DATA EXTRACT.
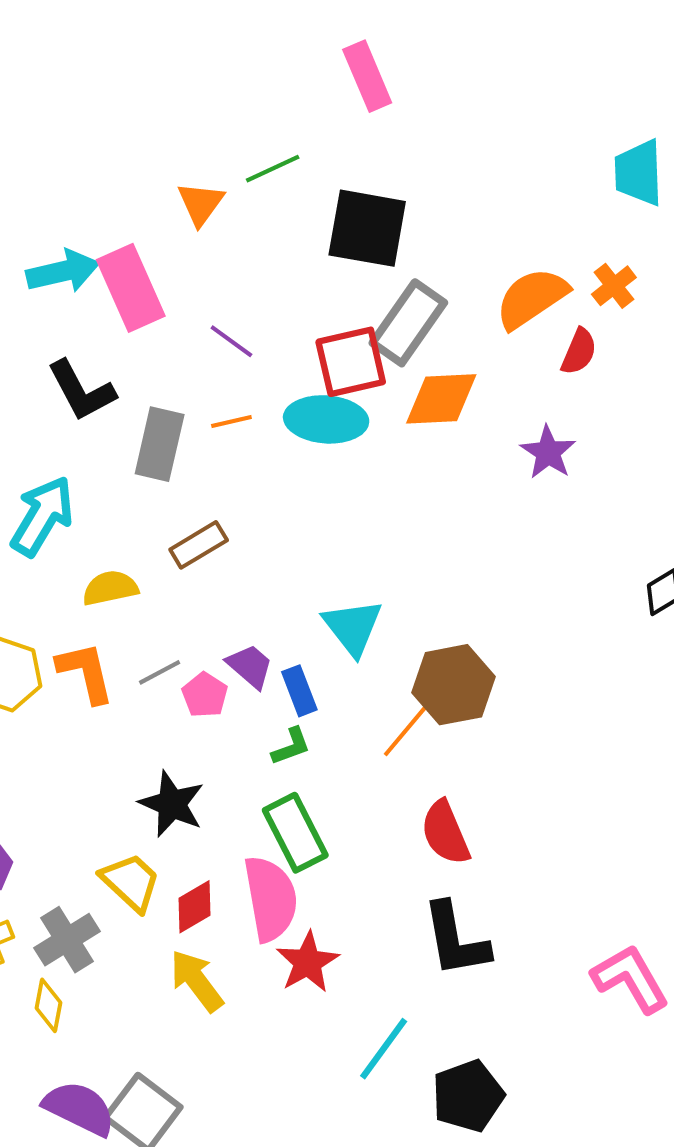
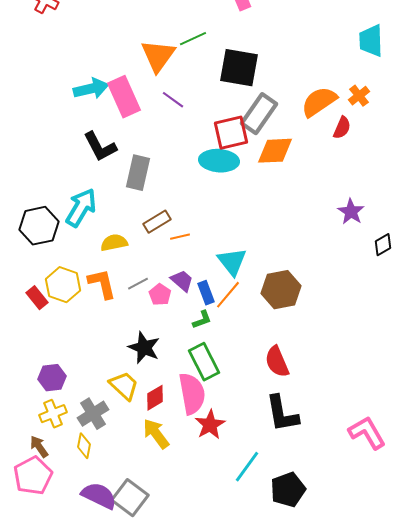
orange triangle: (201, 204) -> (158, 56), size x1.5
purple line: (231, 341) -> (173, 100), moved
orange line: (231, 421) -> (180, 237), moved
purple star: (548, 452) -> (351, 212), moved
orange line: (406, 730) -> (228, 295), moved

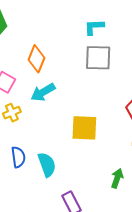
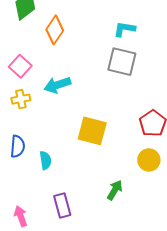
orange diamond: (36, 59) -> (55, 30), moved
cyan semicircle: (47, 165) -> (45, 160), size x0.7

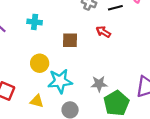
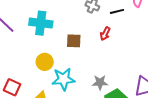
cyan cross: (35, 22) -> (41, 23), size x1.6
red arrow: (103, 32) -> (105, 34), turned -96

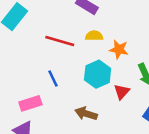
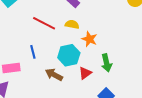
brown arrow: (86, 114) -> (54, 75), moved

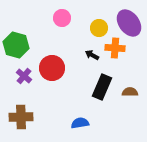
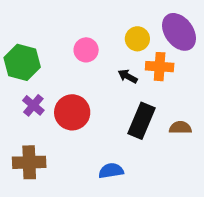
pink circle: (62, 18) -> (86, 50), moved
red circle: (52, 68) -> (72, 112), moved

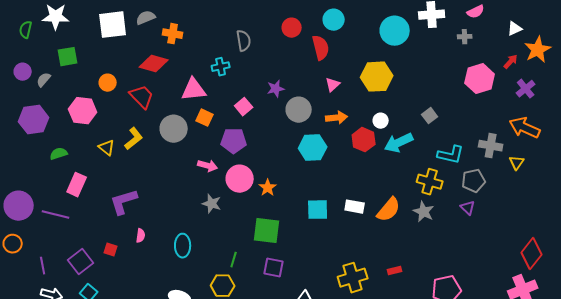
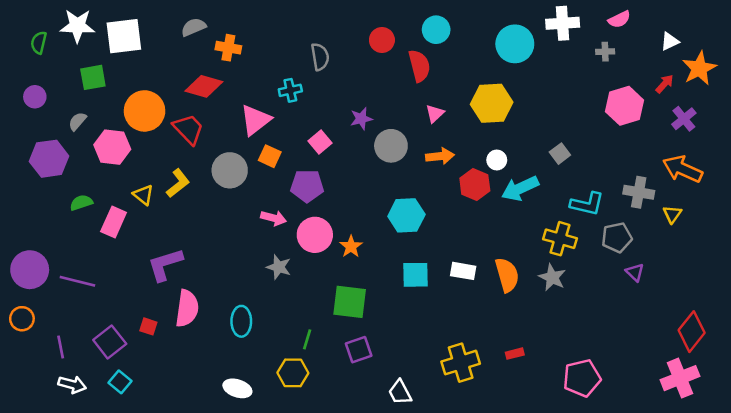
white square: (113, 25) -> (124, 36), moved
gray semicircle: (44, 80) -> (77, 121), moved
orange circle: (108, 83) -> (145, 111), size x1.8
pink triangle: (194, 90) -> (255, 120), turned -32
cyan hexagon: (313, 148) -> (406, 215), moved
pink rectangle: (77, 185) -> (114, 222), moved
purple triangle: (468, 208) -> (635, 272), moved
orange semicircle: (389, 210) -> (507, 275), turned -56
pink semicircle: (141, 236) -> (187, 308), size x2.0
purple square: (274, 268) -> (359, 350), turned -30

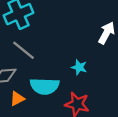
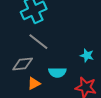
cyan semicircle: (45, 86) -> (57, 72), size x0.7

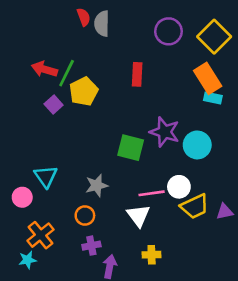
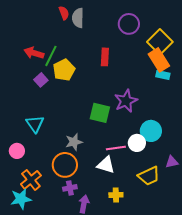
yellow square: (214, 37) -> (160, 42), moved
purple star: (165, 132) -> (126, 101), turned 30
cyan circle: (197, 145) -> (151, 131), moved
cyan triangle: (46, 176) -> (35, 124), moved
yellow trapezoid: (195, 206) -> (149, 176), moved
orange circle: (85, 216) -> (65, 165), size x1.6
white triangle: (138, 216) -> (106, 165), turned -36
cyan star: (27, 260) -> (21, 199), size x1.5

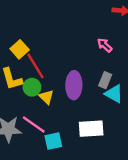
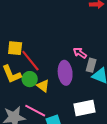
pink arrow: (105, 45) -> (80, 53), moved
yellow square: (20, 49) -> (15, 48), turned -35

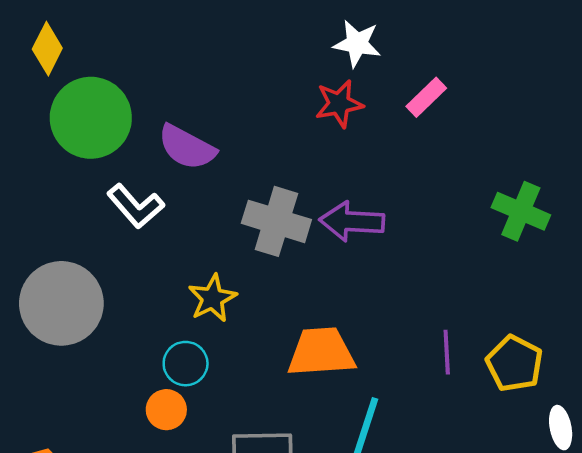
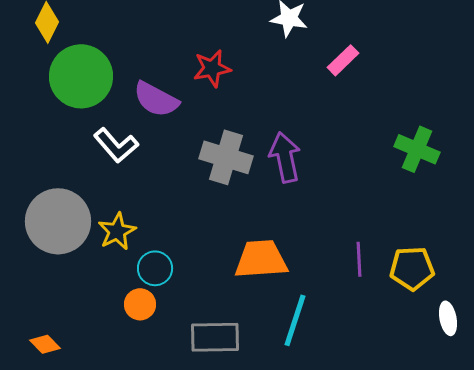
red star: (339, 104) -> (212, 68), moved
purple arrow: (352, 221) -> (285, 157), turned 75
yellow star: (212, 298) -> (117, 231), moved
yellow pentagon: (515, 364) -> (412, 268), turned -30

WORK INSTRUCTIONS.
The lines above that hold the word "square" should be found and copied out.

ANSWER TO THIS TASK.
white square: (113, 25) -> (124, 36), moved
purple square: (274, 268) -> (359, 350), turned -30
yellow square: (214, 37) -> (160, 42), moved
yellow square: (20, 49) -> (15, 48), turned -35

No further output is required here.